Required work >> Copy the text lines of the entries below exactly as they appear, leaving out the pictures.

[Source records]
·····

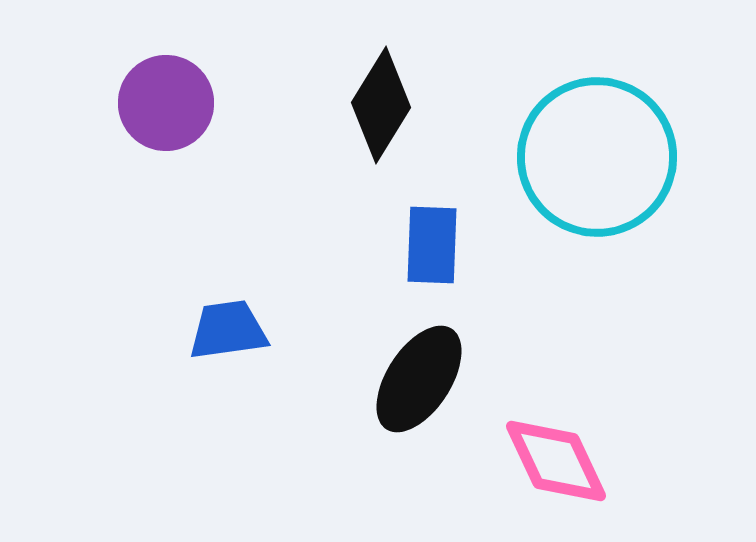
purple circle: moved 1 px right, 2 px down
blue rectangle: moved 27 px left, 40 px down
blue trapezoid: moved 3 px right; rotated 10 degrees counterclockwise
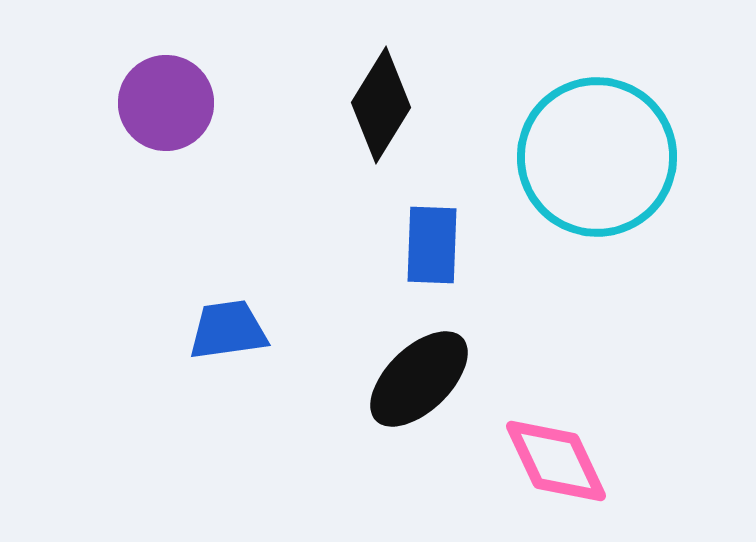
black ellipse: rotated 13 degrees clockwise
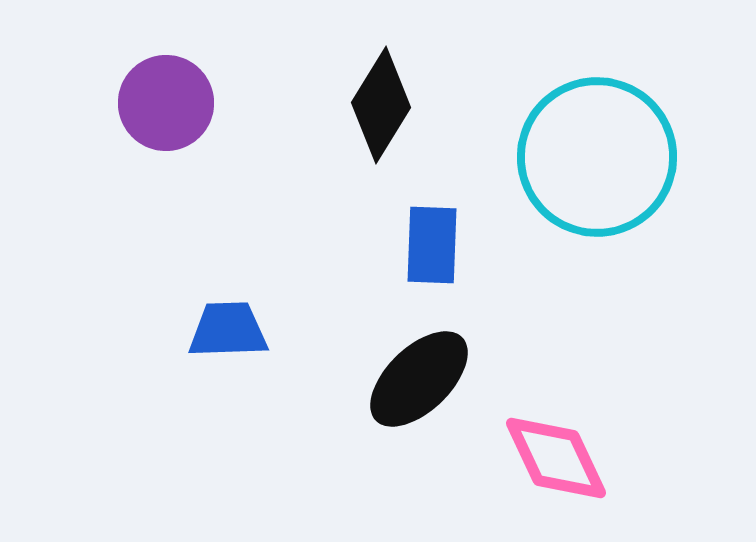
blue trapezoid: rotated 6 degrees clockwise
pink diamond: moved 3 px up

·····

Result of this exercise >>
purple circle: moved 1 px right, 2 px down
blue rectangle: moved 27 px left, 40 px down
blue trapezoid: moved 3 px right; rotated 10 degrees counterclockwise
black ellipse: rotated 13 degrees clockwise
blue trapezoid: rotated 6 degrees clockwise
pink diamond: moved 3 px up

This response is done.